** Opening Dataset entries block **

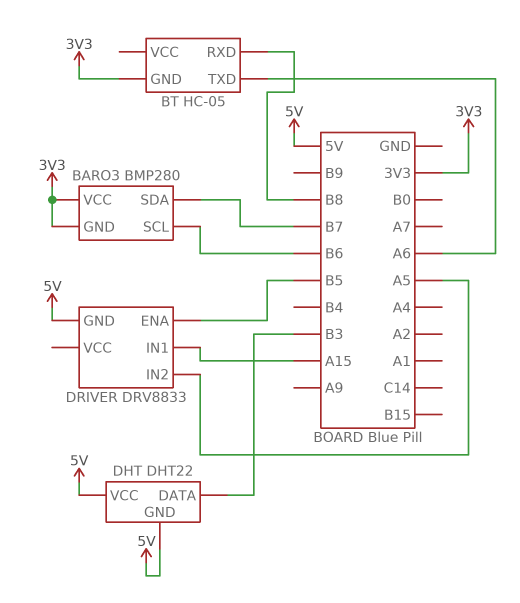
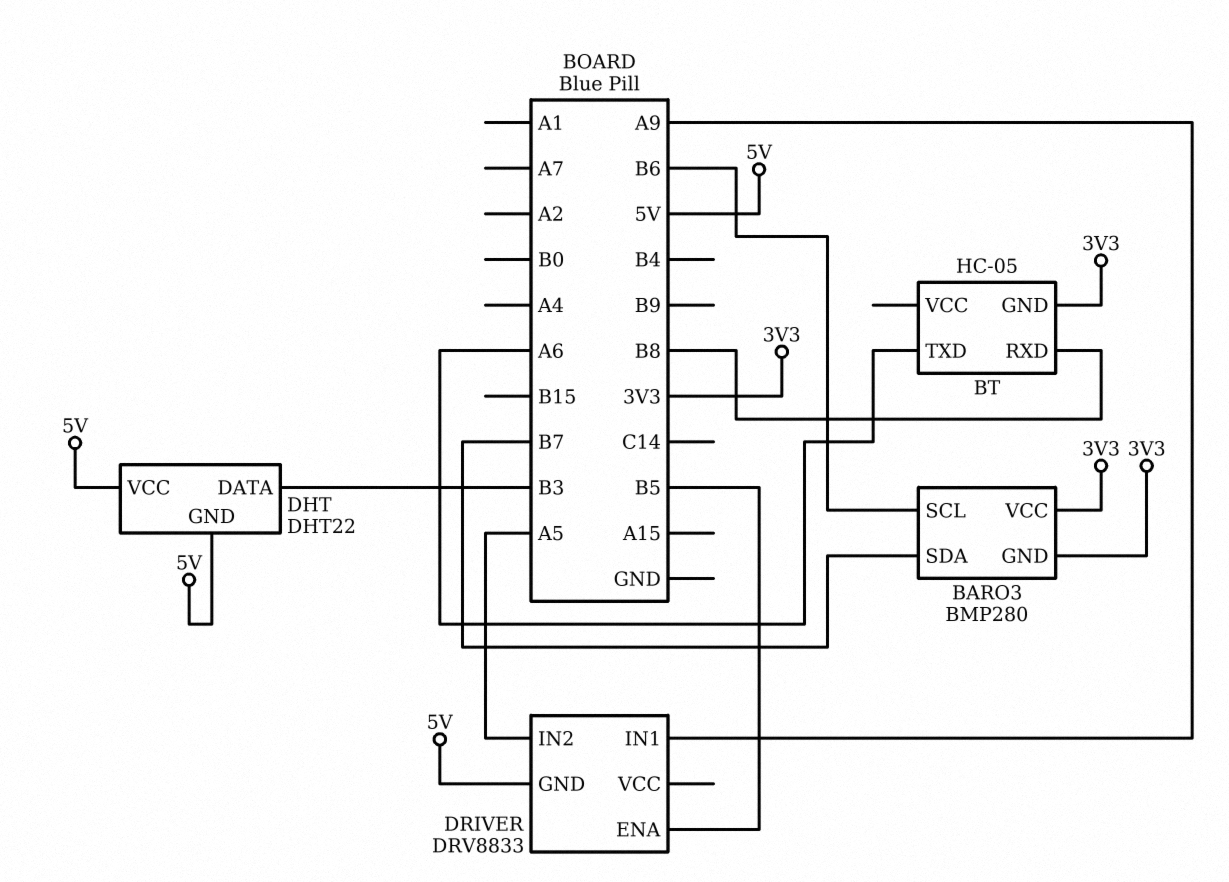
DRIVER pin IN1: A15 -> A9

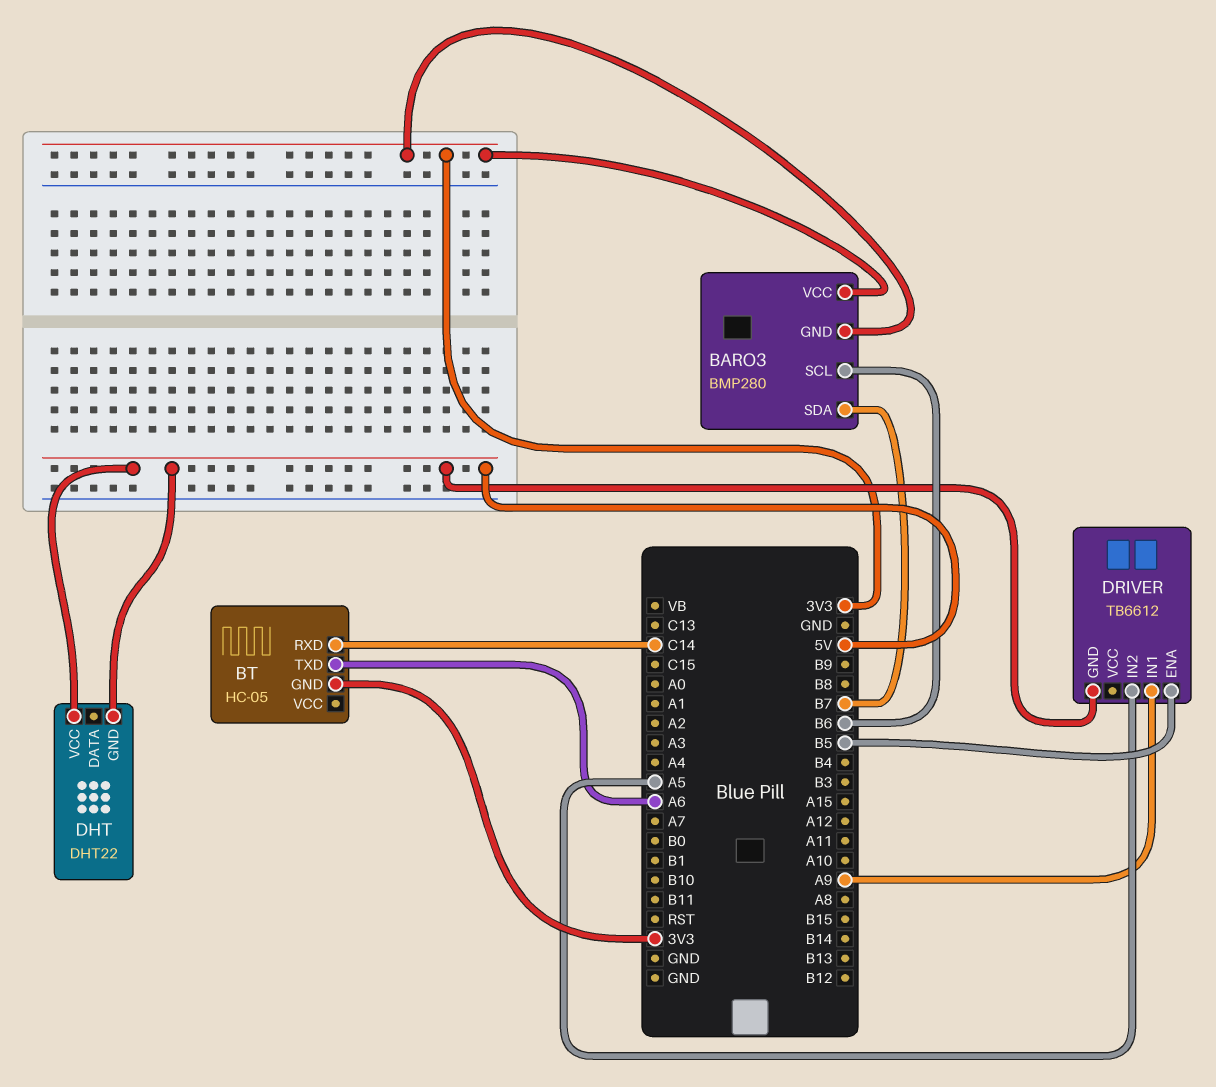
BT pin RXD: B8 -> C14
DHT pin DATA: B3 -> none
DRIVER: DRV8833 -> TB6612

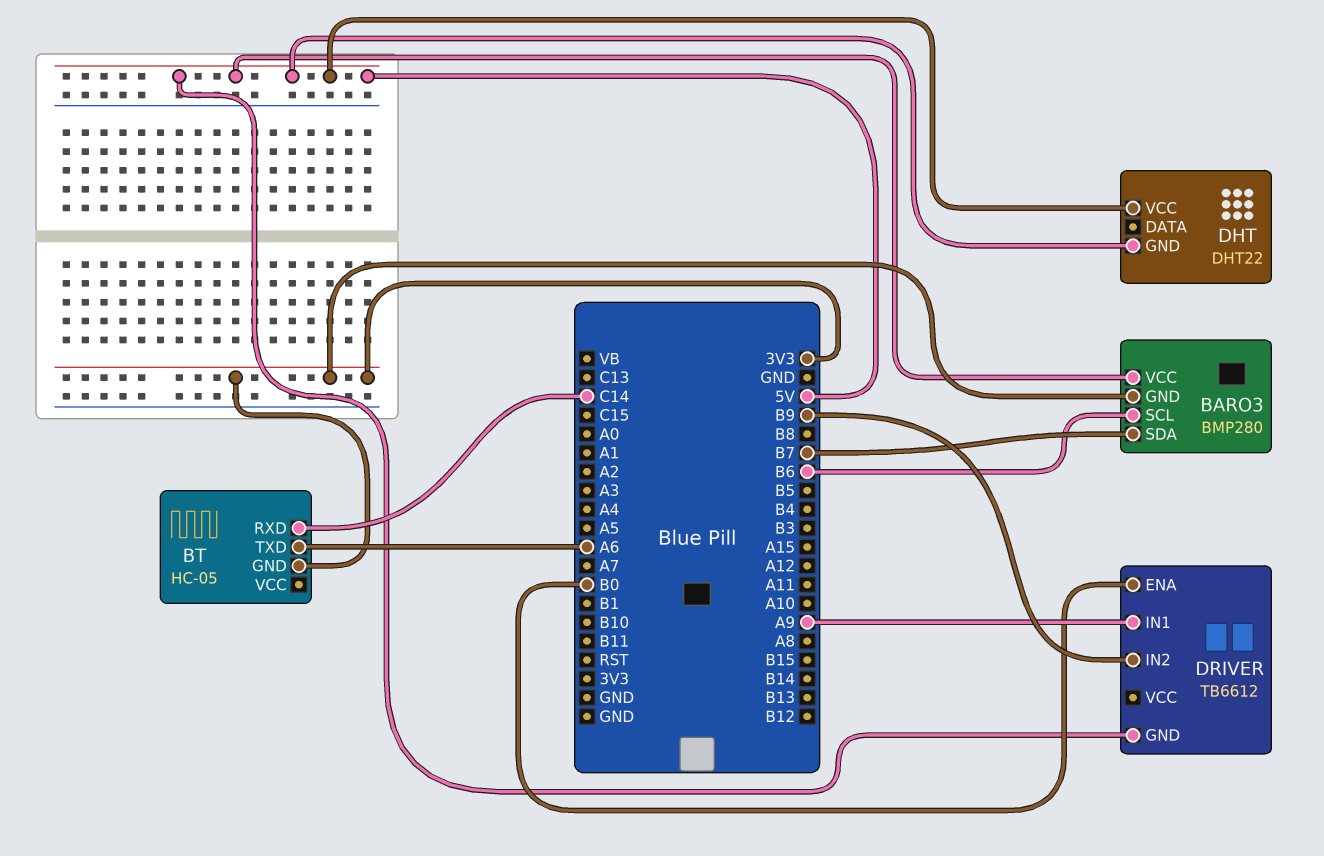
BARO3 pin VCC: 3V3 -> 5V
DRIVER pin ENA: B5 -> B0
DRIVER pin IN2: A5 -> B9

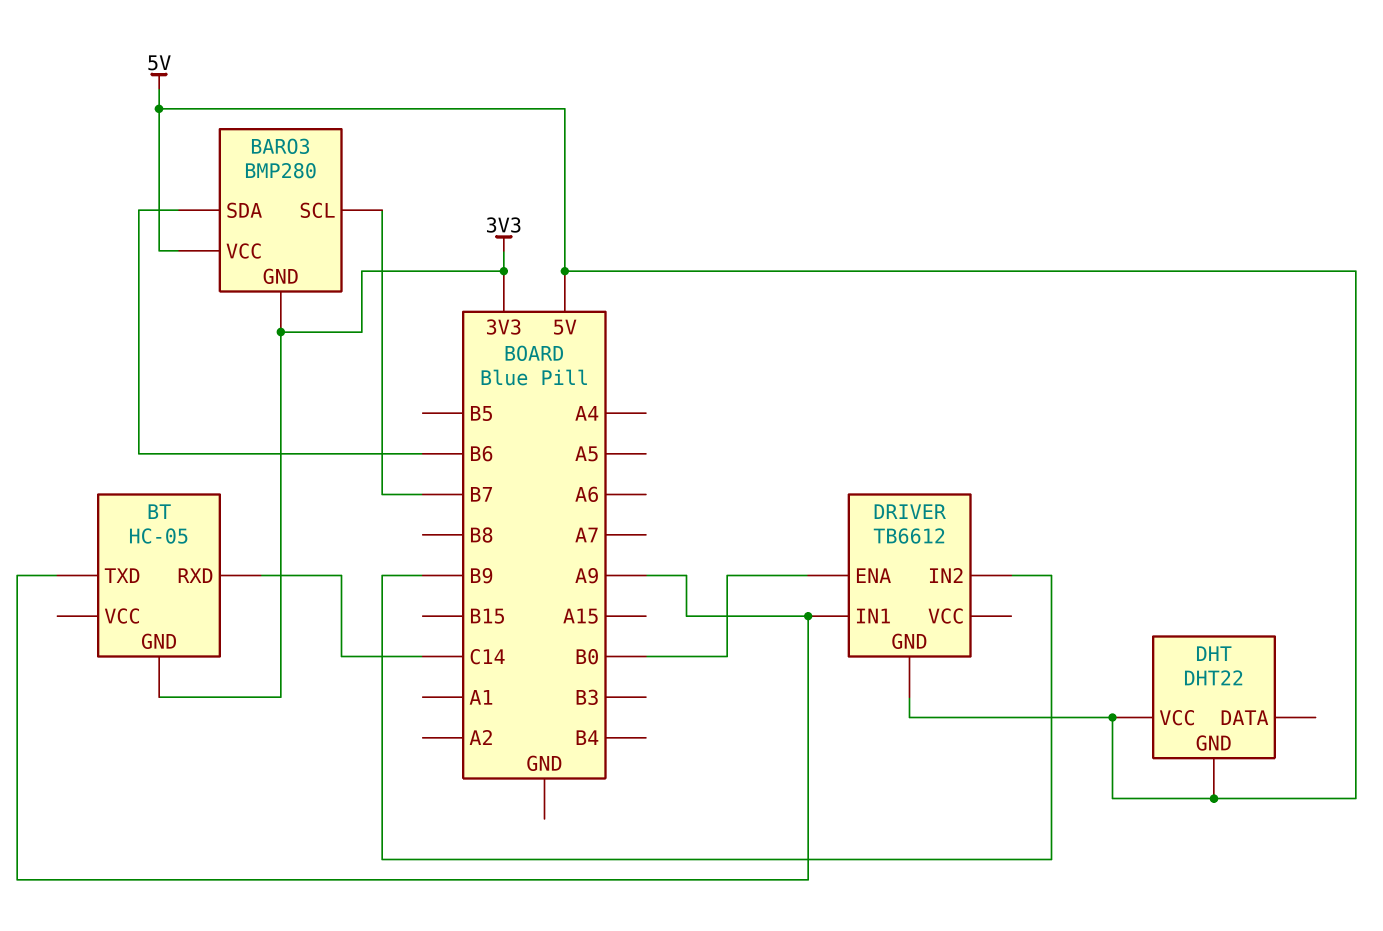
BARO3 pin SCL: B6 -> B7
BARO3 pin SDA: B7 -> B6
BT pin TXD: A6 -> A9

** Closing Dataset entries block **

:: What you are asked to do ::
Without the pictures, give every line above again exactly.

:: Solved exercise ::
DRIVER pin IN1: A15 -> A9

BT pin RXD: B8 -> C14
DHT pin DATA: B3 -> none
DRIVER: DRV8833 -> TB6612

BARO3 pin VCC: 3V3 -> 5V
DRIVER pin ENA: B5 -> B0
DRIVER pin IN2: A5 -> B9

BARO3 pin SCL: B6 -> B7
BARO3 pin SDA: B7 -> B6
BT pin TXD: A6 -> A9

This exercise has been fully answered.